- Exercise aim -
Begin at the first line of the records below and, please, give each line again exactly until the line with "GOLDEN SEWING BUTTON <444,277>" is included.

- Input data -
◆ ◆ ◆ ◆ ◆

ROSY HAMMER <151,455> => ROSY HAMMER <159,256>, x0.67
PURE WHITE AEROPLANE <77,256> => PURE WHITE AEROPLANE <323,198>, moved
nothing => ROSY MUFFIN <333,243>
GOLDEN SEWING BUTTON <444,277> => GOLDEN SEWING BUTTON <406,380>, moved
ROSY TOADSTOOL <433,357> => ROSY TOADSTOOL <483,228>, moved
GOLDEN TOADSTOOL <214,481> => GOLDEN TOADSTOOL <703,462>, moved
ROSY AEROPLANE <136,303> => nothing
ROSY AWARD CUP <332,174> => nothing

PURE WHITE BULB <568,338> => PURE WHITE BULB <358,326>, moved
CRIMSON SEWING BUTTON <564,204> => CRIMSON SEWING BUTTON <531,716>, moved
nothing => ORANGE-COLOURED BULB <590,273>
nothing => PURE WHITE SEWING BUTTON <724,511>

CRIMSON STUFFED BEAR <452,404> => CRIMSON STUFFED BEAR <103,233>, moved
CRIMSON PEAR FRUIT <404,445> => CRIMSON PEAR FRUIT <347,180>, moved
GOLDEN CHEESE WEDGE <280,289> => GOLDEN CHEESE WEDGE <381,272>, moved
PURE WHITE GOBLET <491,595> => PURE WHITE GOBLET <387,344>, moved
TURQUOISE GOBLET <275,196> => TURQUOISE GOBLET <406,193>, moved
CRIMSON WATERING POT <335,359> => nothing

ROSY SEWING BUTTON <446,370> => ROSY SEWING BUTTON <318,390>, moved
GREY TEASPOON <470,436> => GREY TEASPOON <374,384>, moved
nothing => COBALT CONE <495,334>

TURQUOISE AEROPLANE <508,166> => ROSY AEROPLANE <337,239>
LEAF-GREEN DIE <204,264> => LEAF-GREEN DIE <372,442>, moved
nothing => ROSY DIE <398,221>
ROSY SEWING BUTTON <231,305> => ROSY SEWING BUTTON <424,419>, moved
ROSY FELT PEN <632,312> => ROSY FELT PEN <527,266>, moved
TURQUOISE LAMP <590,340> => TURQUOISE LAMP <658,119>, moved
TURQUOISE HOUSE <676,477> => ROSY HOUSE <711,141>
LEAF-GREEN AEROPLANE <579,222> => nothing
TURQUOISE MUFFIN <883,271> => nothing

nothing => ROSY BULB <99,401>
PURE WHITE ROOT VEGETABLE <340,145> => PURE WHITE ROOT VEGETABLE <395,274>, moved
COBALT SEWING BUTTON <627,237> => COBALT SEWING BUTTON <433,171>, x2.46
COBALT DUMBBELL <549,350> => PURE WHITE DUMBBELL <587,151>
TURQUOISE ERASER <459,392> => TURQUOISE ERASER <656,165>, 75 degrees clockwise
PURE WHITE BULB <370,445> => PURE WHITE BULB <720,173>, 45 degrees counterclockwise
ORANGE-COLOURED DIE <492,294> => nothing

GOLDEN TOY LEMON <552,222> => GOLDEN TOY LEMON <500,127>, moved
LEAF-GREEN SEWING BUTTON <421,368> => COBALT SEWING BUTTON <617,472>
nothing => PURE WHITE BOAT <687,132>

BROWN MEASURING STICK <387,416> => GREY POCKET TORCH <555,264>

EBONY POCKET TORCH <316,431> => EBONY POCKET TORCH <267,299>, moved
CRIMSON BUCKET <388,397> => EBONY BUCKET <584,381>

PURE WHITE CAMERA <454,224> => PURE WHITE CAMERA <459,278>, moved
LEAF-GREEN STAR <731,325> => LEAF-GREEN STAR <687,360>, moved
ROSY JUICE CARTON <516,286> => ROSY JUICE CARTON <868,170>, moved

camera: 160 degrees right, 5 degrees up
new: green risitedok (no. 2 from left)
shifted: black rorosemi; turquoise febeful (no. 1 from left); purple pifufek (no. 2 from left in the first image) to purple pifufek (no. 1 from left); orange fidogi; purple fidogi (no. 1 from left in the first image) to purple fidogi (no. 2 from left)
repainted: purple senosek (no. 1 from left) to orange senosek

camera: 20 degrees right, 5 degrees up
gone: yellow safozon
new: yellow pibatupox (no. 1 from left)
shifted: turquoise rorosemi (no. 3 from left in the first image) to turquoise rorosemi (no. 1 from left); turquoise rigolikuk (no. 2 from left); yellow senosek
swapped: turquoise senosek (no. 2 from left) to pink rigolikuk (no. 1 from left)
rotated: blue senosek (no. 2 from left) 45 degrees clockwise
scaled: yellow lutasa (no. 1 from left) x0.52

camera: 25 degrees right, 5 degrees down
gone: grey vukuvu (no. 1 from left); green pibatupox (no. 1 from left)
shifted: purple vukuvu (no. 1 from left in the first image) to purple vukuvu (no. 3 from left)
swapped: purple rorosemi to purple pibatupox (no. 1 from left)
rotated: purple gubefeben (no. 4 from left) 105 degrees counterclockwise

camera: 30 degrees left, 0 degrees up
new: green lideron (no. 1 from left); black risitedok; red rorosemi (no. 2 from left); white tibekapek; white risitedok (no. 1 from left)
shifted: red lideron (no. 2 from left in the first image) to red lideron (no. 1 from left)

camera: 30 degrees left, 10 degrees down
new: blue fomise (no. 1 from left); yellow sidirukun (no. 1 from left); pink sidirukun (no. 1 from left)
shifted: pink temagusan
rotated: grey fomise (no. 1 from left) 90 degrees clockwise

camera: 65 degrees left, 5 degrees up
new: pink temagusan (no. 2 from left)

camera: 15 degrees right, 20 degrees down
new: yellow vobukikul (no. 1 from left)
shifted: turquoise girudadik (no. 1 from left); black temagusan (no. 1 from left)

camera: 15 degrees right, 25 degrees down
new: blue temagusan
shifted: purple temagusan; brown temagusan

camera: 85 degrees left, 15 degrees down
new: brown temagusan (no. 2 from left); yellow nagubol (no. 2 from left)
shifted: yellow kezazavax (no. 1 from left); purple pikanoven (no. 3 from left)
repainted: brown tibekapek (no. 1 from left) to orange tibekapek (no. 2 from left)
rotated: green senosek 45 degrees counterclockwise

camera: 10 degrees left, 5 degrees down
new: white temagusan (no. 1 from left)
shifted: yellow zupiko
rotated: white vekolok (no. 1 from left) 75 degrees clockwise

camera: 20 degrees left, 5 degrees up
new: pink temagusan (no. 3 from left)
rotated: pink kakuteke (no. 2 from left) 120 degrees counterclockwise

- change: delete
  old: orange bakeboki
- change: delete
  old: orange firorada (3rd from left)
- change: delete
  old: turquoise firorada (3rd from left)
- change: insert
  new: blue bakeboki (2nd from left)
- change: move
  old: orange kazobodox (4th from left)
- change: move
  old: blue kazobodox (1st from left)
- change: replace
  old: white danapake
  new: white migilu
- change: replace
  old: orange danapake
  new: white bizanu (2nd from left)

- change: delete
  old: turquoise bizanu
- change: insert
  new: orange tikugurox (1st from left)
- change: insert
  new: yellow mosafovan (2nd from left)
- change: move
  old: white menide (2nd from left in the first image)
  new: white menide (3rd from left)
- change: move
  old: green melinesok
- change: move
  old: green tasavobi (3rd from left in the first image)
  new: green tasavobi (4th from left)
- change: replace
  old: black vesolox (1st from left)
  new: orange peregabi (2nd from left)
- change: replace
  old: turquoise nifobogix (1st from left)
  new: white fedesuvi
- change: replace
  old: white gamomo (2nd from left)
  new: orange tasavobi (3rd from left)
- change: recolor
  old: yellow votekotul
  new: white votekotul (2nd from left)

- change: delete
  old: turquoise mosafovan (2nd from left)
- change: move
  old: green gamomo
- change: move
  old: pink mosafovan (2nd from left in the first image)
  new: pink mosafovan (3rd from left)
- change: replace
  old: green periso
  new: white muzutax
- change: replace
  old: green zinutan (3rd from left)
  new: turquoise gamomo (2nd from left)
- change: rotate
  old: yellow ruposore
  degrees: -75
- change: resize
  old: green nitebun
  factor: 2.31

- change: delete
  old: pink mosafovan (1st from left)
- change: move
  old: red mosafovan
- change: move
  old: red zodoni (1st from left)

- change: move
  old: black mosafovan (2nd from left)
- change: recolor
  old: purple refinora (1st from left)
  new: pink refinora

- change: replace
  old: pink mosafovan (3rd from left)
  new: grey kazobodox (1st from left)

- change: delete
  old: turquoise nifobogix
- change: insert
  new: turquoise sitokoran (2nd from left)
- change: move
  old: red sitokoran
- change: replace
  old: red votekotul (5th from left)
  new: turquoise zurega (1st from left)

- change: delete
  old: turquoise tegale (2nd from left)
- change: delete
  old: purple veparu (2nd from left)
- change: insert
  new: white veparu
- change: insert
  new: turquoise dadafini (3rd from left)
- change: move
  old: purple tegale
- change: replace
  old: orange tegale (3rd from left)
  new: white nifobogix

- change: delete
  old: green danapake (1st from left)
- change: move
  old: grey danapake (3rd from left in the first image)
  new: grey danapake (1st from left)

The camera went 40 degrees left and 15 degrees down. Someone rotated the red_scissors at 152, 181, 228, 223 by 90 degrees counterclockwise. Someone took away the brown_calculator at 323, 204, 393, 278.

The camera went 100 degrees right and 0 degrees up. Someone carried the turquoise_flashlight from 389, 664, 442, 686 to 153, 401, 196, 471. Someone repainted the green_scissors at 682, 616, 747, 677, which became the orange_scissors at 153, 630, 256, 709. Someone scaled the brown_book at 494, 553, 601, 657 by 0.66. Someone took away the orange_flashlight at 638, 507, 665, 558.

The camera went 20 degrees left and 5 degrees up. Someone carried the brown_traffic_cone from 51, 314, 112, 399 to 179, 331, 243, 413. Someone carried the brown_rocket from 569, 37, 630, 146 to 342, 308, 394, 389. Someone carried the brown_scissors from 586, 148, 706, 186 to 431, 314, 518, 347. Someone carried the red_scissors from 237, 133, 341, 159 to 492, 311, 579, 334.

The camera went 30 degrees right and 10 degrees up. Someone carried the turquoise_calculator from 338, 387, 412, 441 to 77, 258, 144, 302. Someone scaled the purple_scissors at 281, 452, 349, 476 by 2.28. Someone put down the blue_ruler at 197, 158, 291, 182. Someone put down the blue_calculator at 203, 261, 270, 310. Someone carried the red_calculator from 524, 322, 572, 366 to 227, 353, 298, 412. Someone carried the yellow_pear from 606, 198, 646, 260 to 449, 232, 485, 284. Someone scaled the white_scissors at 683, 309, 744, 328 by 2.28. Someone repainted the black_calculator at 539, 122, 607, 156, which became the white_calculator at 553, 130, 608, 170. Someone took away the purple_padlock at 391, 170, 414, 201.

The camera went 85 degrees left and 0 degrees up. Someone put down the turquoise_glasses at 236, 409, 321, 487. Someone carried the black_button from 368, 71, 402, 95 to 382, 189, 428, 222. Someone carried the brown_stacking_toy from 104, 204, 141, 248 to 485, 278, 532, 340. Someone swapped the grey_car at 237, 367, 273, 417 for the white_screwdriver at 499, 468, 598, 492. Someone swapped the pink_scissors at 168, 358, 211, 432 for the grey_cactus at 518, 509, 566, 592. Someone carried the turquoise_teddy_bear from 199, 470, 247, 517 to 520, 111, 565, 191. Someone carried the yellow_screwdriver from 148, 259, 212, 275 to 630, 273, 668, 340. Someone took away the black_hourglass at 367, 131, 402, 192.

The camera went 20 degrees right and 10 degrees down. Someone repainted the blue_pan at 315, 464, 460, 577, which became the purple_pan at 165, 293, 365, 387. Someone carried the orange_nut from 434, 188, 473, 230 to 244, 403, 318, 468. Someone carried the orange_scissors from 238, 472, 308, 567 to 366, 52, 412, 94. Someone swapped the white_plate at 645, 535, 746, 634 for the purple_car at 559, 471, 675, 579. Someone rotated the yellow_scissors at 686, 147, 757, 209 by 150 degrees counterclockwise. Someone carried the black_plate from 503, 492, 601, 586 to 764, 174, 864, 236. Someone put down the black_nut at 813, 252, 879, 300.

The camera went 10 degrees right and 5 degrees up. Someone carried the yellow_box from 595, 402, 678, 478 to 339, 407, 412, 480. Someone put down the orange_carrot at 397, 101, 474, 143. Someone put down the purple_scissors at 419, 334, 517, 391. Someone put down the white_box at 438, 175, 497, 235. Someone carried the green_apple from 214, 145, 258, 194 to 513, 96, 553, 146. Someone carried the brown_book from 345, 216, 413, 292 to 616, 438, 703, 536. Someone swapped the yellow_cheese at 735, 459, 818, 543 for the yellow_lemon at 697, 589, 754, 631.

◆ ◆ ◆ ◆ ◆

- Written answer -
ROSY HAMMER <151,455> => ROSY HAMMER <159,256>, x0.67
PURE WHITE AEROPLANE <77,256> => PURE WHITE AEROPLANE <323,198>, moved
nothing => ROSY MUFFIN <333,243>
GOLDEN SEWING BUTTON <444,277> => GOLDEN SEWING BUTTON <406,380>, moved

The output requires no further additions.